EXERCISE OBJECTIVE:
Below are entries to return in full. Keep each one exact.

Colored object listings
Segment Open
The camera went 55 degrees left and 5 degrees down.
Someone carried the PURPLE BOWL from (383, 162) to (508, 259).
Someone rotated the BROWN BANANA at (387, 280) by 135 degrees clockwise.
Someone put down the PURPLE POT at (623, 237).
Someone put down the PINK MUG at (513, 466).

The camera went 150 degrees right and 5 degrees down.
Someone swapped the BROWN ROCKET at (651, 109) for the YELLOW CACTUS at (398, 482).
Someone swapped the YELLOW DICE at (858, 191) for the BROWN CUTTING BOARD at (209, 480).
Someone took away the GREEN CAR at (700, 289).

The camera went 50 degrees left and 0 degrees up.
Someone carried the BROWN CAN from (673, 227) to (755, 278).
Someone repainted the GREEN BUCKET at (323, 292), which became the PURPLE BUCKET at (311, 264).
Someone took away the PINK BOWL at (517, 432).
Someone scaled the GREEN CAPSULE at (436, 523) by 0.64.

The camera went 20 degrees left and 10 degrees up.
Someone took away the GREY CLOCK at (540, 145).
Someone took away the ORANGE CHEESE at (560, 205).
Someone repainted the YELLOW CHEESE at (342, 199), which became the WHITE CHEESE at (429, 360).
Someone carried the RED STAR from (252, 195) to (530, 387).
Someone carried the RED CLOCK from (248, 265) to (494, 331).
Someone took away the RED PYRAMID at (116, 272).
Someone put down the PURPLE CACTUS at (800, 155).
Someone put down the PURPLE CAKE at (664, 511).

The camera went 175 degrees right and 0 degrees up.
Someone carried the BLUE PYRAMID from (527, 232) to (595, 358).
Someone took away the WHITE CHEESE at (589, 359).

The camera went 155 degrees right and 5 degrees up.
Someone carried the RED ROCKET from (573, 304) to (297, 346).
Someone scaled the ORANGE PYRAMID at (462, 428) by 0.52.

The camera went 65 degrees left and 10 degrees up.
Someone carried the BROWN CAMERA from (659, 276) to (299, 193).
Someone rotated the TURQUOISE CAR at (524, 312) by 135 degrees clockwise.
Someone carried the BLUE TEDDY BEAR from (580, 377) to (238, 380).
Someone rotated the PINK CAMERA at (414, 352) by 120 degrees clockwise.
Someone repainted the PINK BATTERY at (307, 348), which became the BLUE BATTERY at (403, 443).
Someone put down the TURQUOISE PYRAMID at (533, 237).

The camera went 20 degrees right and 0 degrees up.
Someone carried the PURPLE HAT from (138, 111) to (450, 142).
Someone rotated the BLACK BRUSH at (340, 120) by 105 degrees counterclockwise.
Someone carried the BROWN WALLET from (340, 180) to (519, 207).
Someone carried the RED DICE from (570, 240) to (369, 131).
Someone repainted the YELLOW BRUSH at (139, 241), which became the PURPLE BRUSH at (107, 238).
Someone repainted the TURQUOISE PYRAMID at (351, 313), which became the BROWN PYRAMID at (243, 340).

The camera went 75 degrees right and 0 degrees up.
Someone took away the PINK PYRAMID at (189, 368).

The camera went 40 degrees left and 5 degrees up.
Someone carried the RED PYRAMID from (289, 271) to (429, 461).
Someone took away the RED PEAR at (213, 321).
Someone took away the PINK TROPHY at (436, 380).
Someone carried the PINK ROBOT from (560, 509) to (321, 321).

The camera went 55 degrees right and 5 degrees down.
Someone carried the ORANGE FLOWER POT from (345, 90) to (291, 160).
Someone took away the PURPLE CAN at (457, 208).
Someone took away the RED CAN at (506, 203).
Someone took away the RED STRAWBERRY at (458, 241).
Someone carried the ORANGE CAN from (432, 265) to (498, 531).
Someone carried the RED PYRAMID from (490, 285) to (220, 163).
Segment Closed
EXERCISE OUTPUT:
The camera went 55 degrees left and 5 degrees down.
Someone carried the PURPLE BOWL from (383, 162) to (508, 259).
Someone rotated the BROWN BANANA at (387, 280) by 135 degrees clockwise.
Someone put down the PURPLE POT at (623, 237).
Someone put down the PINK MUG at (513, 466).

The camera went 150 degrees right and 5 degrees down.
Someone swapped the BROWN ROCKET at (651, 109) for the YELLOW CACTUS at (398, 482).
Someone swapped the YELLOW DICE at (858, 191) for the BROWN CUTTING BOARD at (209, 480).
Someone took away the GREEN CAR at (700, 289).

The camera went 50 degrees left and 0 degrees up.
Someone carried the BROWN CAN from (673, 227) to (755, 278).
Someone repainted the GREEN BUCKET at (323, 292), which became the PURPLE BUCKET at (311, 264).
Someone took away the PINK BOWL at (517, 432).
Someone scaled the GREEN CAPSULE at (436, 523) by 0.64.

The camera went 20 degrees left and 10 degrees up.
Someone took away the GREY CLOCK at (540, 145).
Someone took away the ORANGE CHEESE at (560, 205).
Someone repainted the YELLOW CHEESE at (342, 199), which became the WHITE CHEESE at (429, 360).
Someone carried the RED STAR from (252, 195) to (530, 387).
Someone carried the RED CLOCK from (248, 265) to (494, 331).
Someone took away the RED PYRAMID at (116, 272).
Someone put down the PURPLE CACTUS at (800, 155).
Someone put down the PURPLE CAKE at (664, 511).

The camera went 175 degrees right and 0 degrees up.
Someone carried the BLUE PYRAMID from (527, 232) to (595, 358).
Someone took away the WHITE CHEESE at (589, 359).

The camera went 155 degrees right and 5 degrees up.
Someone carried the RED ROCKET from (573, 304) to (297, 346).
Someone scaled the ORANGE PYRAMID at (462, 428) by 0.52.

The camera went 65 degrees left and 10 degrees up.
Someone carried the BROWN CAMERA from (659, 276) to (299, 193).
Someone rotated the TURQUOISE CAR at (524, 312) by 135 degrees clockwise.
Someone carried the BLUE TEDDY BEAR from (580, 377) to (238, 380).
Someone rotated the PINK CAMERA at (414, 352) by 120 degrees clockwise.
Someone repainted the PINK BATTERY at (307, 348), which became the BLUE BATTERY at (403, 443).
Someone put down the TURQUOISE PYRAMID at (533, 237).

The camera went 20 degrees right and 0 degrees up.
Someone carried the PURPLE HAT from (138, 111) to (450, 142).
Someone rotated the BLACK BRUSH at (340, 120) by 105 degrees counterclockwise.
Someone carried the BROWN WALLET from (340, 180) to (519, 207).
Someone carried the RED DICE from (570, 240) to (369, 131).
Someone repainted the YELLOW BRUSH at (139, 241), which became the PURPLE BRUSH at (107, 238).
Someone repainted the TURQUOISE PYRAMID at (351, 313), which became the BROWN PYRAMID at (243, 340).

The camera went 75 degrees right and 0 degrees up.
Someone took away the PINK PYRAMID at (189, 368).

The camera went 40 degrees left and 5 degrees up.
Someone carried the RED PYRAMID from (289, 271) to (429, 461).
Someone took away the RED PEAR at (213, 321).
Someone took away the PINK TROPHY at (436, 380).
Someone carried the PINK ROBOT from (560, 509) to (321, 321).

The camera went 55 degrees right and 5 degrees down.
Someone carried the ORANGE FLOWER POT from (345, 90) to (291, 160).
Someone took away the PURPLE CAN at (457, 208).
Someone took away the RED CAN at (506, 203).
Someone took away the RED STRAWBERRY at (458, 241).
Someone carried the ORANGE CAN from (432, 265) to (498, 531).
Someone carried the RED PYRAMID from (490, 285) to (220, 163).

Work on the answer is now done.